▶ RECORDED DATA:
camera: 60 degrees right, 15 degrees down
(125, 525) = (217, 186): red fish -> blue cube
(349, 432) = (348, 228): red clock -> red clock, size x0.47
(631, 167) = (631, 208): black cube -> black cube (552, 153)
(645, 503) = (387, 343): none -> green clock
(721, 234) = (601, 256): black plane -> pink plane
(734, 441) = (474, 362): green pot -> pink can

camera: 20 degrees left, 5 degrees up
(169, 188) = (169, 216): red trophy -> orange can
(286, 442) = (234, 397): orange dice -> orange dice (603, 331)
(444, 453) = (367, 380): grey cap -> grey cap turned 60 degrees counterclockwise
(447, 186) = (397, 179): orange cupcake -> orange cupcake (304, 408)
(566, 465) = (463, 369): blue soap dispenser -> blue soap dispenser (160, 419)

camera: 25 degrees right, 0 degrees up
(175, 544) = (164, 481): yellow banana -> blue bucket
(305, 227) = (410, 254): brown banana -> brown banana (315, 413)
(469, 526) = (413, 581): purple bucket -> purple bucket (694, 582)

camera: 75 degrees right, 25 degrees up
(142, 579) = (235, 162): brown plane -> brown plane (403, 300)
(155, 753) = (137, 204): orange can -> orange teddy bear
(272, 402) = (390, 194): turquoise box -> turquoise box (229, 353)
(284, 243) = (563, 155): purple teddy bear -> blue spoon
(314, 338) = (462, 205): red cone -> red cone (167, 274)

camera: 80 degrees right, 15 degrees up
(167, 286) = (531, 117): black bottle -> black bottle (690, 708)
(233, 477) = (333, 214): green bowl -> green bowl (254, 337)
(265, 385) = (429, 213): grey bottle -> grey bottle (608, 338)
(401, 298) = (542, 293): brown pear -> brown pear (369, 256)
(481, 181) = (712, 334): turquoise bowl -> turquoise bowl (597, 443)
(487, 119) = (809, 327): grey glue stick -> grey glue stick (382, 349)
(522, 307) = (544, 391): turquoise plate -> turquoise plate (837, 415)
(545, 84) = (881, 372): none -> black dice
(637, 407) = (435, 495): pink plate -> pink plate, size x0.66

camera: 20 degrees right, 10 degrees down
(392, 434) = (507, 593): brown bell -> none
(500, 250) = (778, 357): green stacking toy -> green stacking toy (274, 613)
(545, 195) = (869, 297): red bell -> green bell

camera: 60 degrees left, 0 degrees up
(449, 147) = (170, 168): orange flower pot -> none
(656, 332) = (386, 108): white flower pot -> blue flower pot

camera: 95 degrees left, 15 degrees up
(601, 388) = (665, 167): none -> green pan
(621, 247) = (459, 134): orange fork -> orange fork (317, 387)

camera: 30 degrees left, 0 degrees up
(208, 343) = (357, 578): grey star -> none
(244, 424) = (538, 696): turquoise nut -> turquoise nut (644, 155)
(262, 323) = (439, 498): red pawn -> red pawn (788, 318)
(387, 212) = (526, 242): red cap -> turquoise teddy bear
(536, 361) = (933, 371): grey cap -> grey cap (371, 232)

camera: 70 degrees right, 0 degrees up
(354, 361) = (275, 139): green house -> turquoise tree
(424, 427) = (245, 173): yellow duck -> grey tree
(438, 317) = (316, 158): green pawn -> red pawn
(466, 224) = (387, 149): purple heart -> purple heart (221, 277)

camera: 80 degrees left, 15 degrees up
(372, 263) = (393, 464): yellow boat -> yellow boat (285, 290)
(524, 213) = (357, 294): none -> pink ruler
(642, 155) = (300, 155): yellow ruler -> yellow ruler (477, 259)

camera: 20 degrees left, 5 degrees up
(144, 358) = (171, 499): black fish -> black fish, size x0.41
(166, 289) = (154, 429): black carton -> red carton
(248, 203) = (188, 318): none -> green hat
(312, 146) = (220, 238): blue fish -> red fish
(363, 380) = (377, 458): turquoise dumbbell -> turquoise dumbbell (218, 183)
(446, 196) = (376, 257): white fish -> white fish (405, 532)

▶ EXERCISE: Return the lines above, from the one containing "(387, 212) = (526, 242): red" to the end, exactly as they stand.

▶ FINISHED TASK:
(387, 212) = (526, 242): red cap -> turquoise teddy bear
(536, 361) = (933, 371): grey cap -> grey cap (371, 232)

camera: 70 degrees right, 0 degrees up
(354, 361) = (275, 139): green house -> turquoise tree
(424, 427) = (245, 173): yellow duck -> grey tree
(438, 317) = (316, 158): green pawn -> red pawn
(466, 224) = (387, 149): purple heart -> purple heart (221, 277)

camera: 80 degrees left, 15 degrees up
(372, 263) = (393, 464): yellow boat -> yellow boat (285, 290)
(524, 213) = (357, 294): none -> pink ruler
(642, 155) = (300, 155): yellow ruler -> yellow ruler (477, 259)

camera: 20 degrees left, 5 degrees up
(144, 358) = (171, 499): black fish -> black fish, size x0.41
(166, 289) = (154, 429): black carton -> red carton
(248, 203) = (188, 318): none -> green hat
(312, 146) = (220, 238): blue fish -> red fish
(363, 380) = (377, 458): turquoise dumbbell -> turquoise dumbbell (218, 183)
(446, 196) = (376, 257): white fish -> white fish (405, 532)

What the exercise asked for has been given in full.